Word for word, set down the records and skip each picture.

(Scene images with change listings)
-*-*-
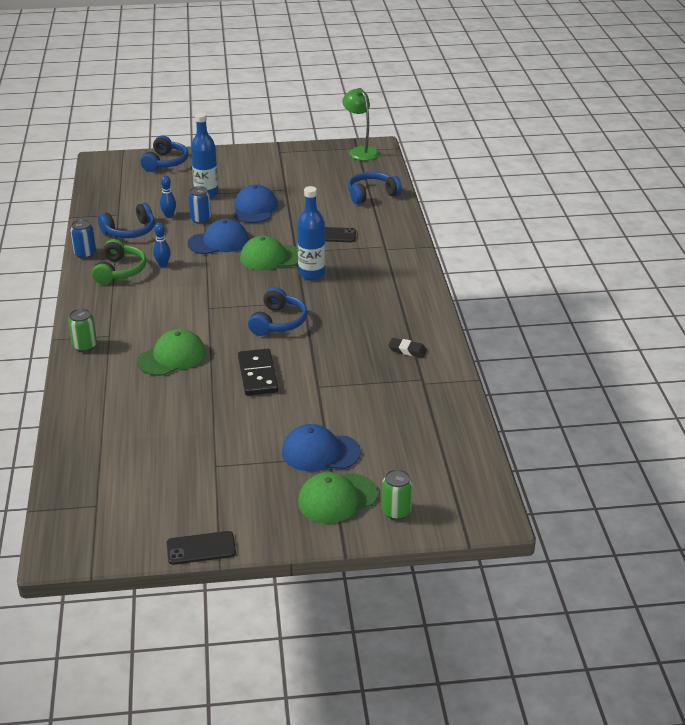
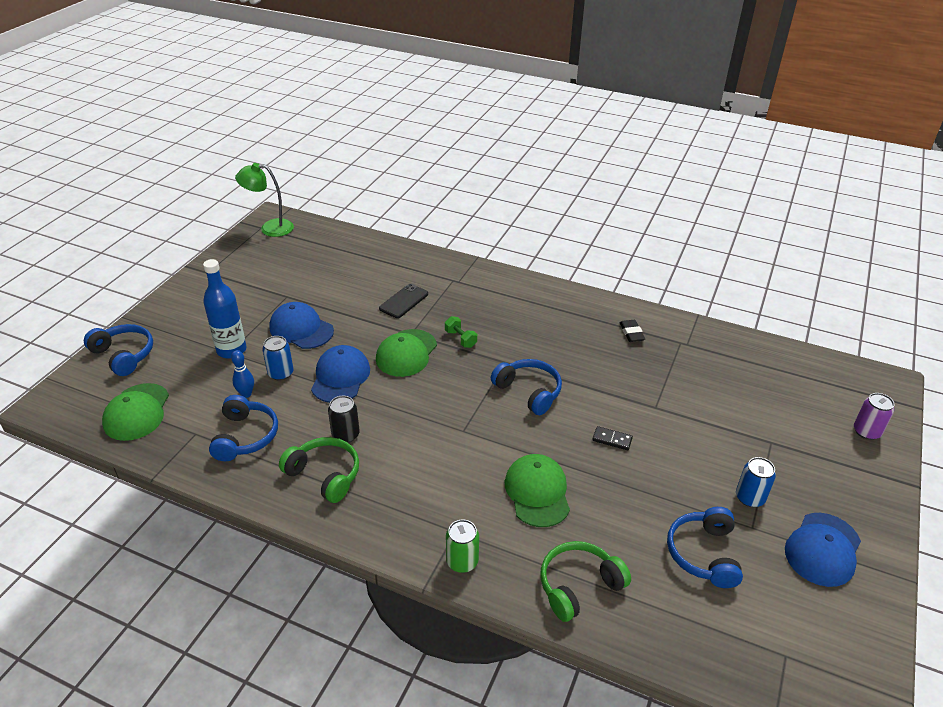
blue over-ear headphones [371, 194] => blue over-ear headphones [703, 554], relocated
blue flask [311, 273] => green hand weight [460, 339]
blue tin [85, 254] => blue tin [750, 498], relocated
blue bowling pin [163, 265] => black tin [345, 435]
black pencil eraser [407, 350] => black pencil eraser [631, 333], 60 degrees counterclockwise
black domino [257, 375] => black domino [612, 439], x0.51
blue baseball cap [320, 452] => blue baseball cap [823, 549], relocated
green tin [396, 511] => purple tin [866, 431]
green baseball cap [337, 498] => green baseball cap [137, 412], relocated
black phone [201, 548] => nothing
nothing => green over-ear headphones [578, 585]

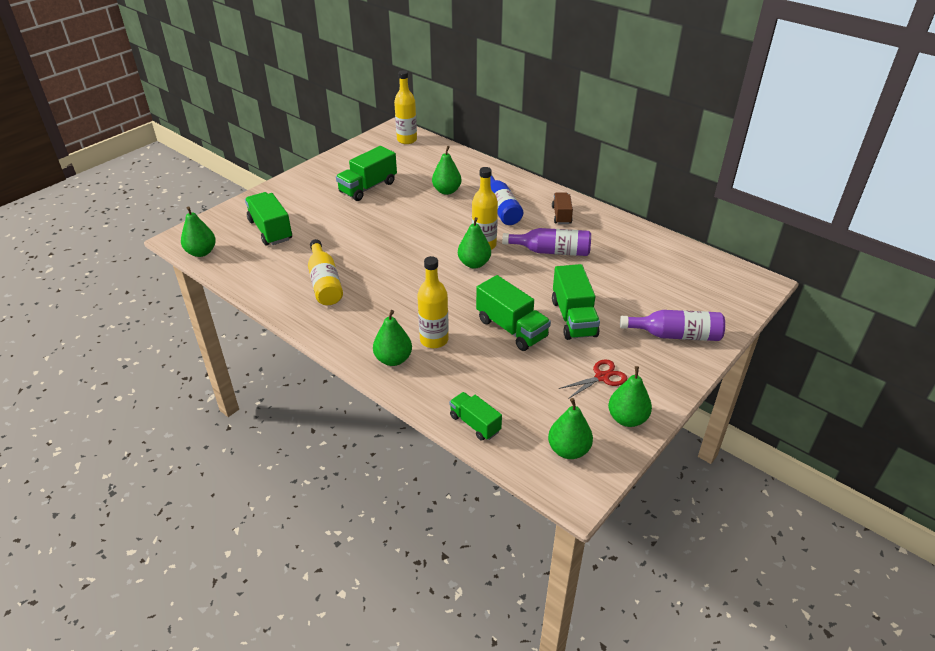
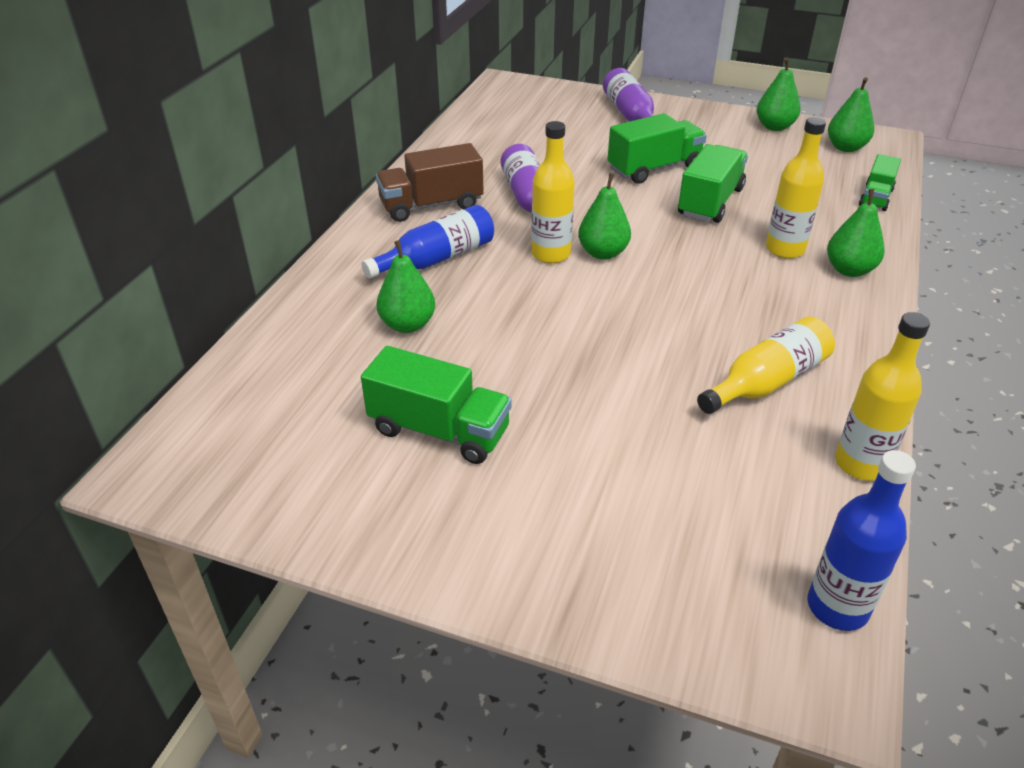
yellow flask [407, 140] => yellow flask [861, 464], relocated
green truck [270, 230] => nothing
russet truck [561, 215] => russet truck [431, 205], x1.61
green pear [201, 252] => blue flask [837, 607]
crimson pair of scissors [602, 377] => nothing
-*-*-
* [WRITTEN ANSWER]
blue over-ear headphones [371, 194] => blue over-ear headphones [703, 554], relocated
blue flask [311, 273] => green hand weight [460, 339]
blue tin [85, 254] => blue tin [750, 498], relocated
blue bowling pin [163, 265] => black tin [345, 435]
black pencil eraser [407, 350] => black pencil eraser [631, 333], 60 degrees counterclockwise
black domino [257, 375] => black domino [612, 439], x0.51
blue baseball cap [320, 452] => blue baseball cap [823, 549], relocated
green tin [396, 511] => purple tin [866, 431]
green baseball cap [337, 498] => green baseball cap [137, 412], relocated
black phone [201, 548] => nothing
nothing => green over-ear headphones [578, 585]

yellow flask [407, 140] => yellow flask [861, 464], relocated
green truck [270, 230] => nothing
russet truck [561, 215] => russet truck [431, 205], x1.61
green pear [201, 252] => blue flask [837, 607]
crimson pair of scissors [602, 377] => nothing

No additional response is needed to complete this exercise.